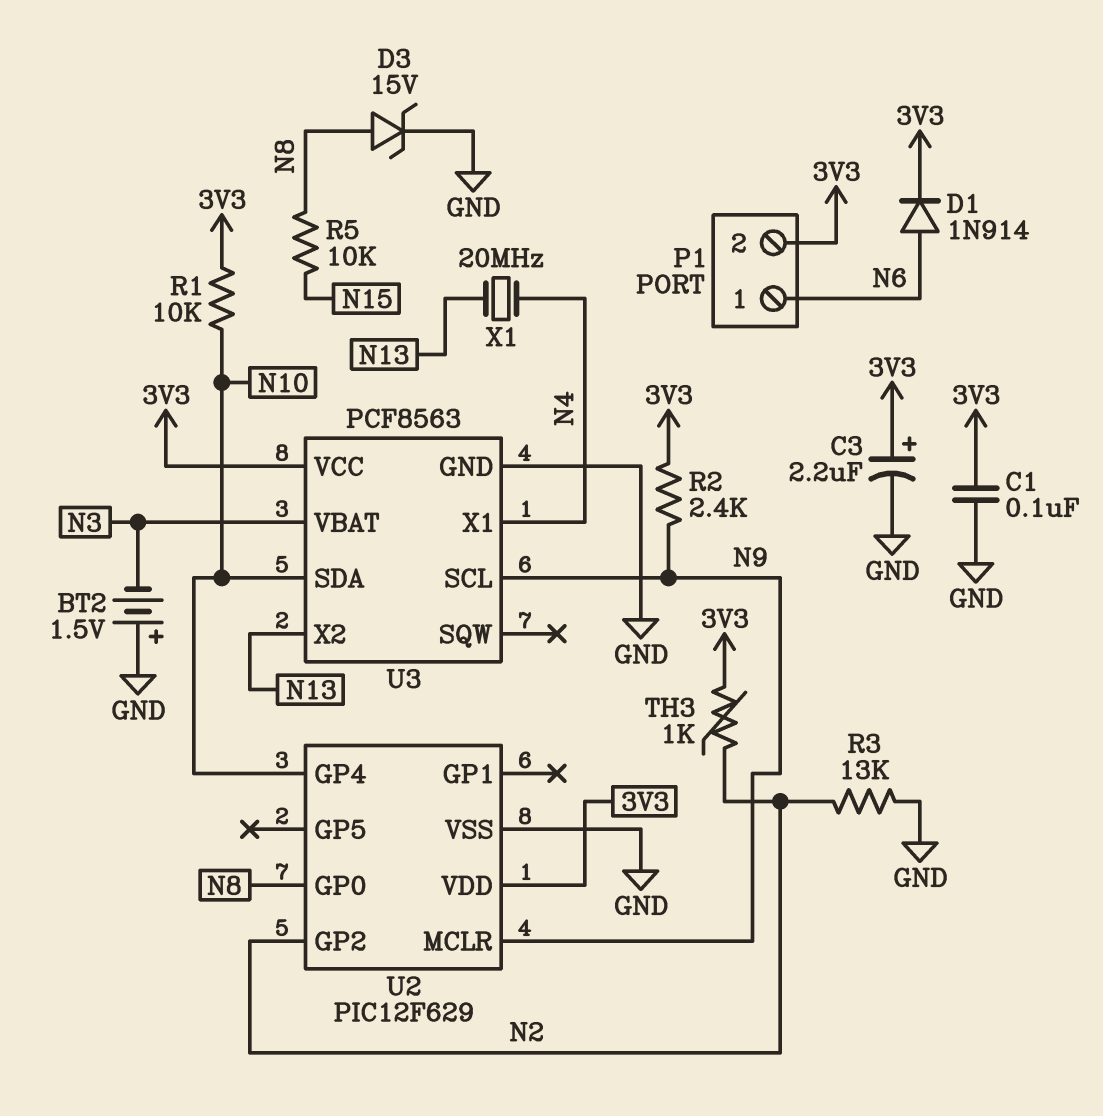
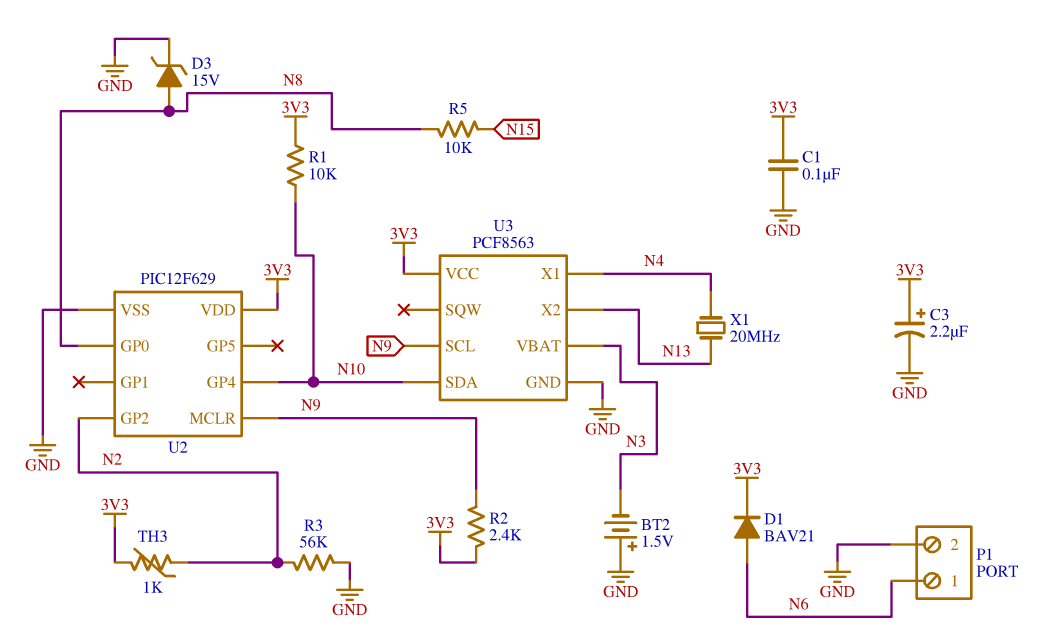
D1: diode 1N914 (A N6, K 3V3) -> diode BAV21 (A N6, K 3V3)
P1 pin 2: 3V3 -> GND
R3: 13k (GND, N2) -> 56k (GND, N2)

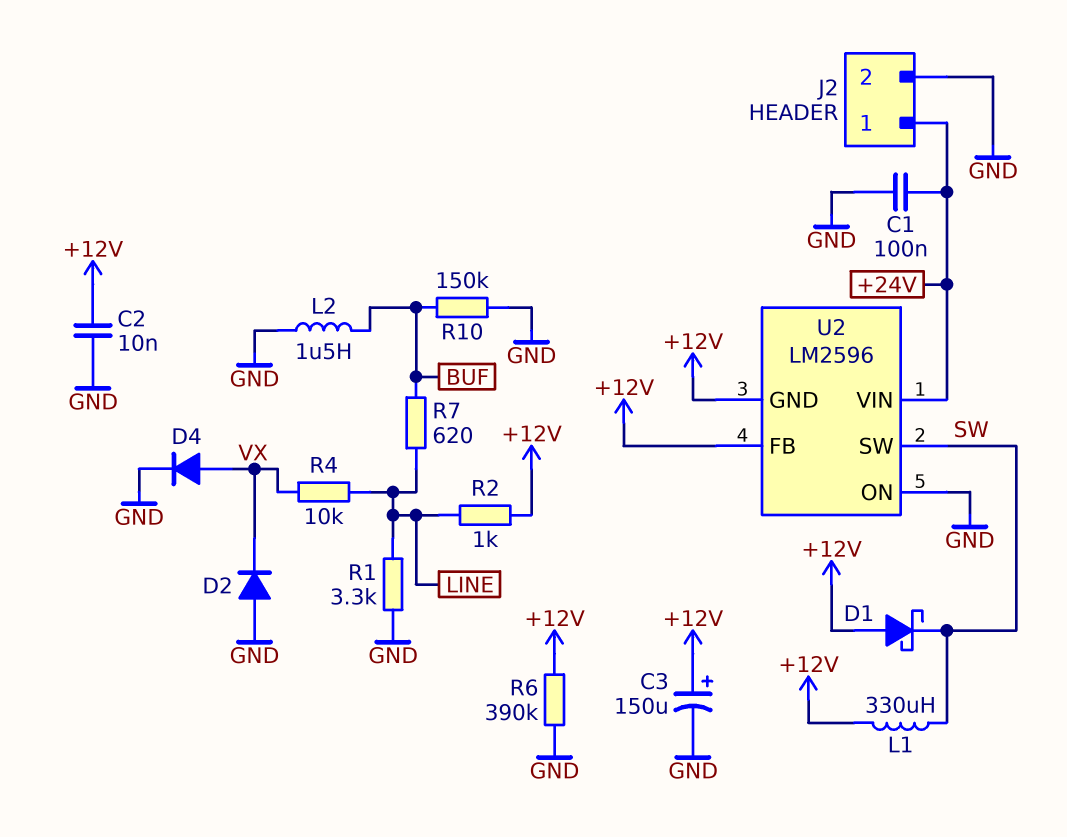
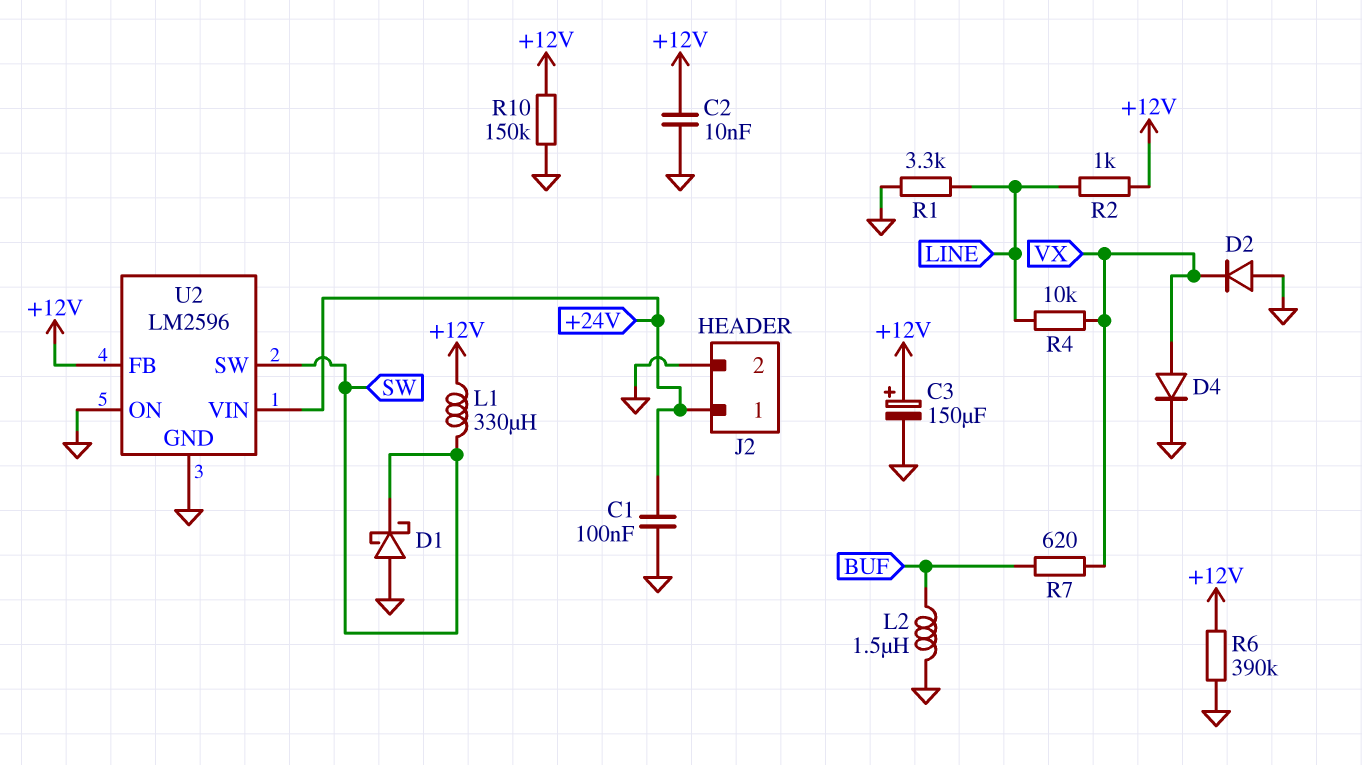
D1: schottky (A +12V, K SW) -> schottky (A GND, K SW)
R7: 620 (BUF, LINE) -> 620 (BUF, VX)
R10: 150k (BUF, GND) -> 150k (+12V, GND)
U2 pin GND: +12V -> GND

◆ Work required: Please print each entry exactly as given and keep pictures out of it.

◆ Answer box:
D1: diode 1N914 (A N6, K 3V3) -> diode BAV21 (A N6, K 3V3)
P1 pin 2: 3V3 -> GND
R3: 13k (GND, N2) -> 56k (GND, N2)

D1: schottky (A +12V, K SW) -> schottky (A GND, K SW)
R7: 620 (BUF, LINE) -> 620 (BUF, VX)
R10: 150k (BUF, GND) -> 150k (+12V, GND)
U2 pin GND: +12V -> GND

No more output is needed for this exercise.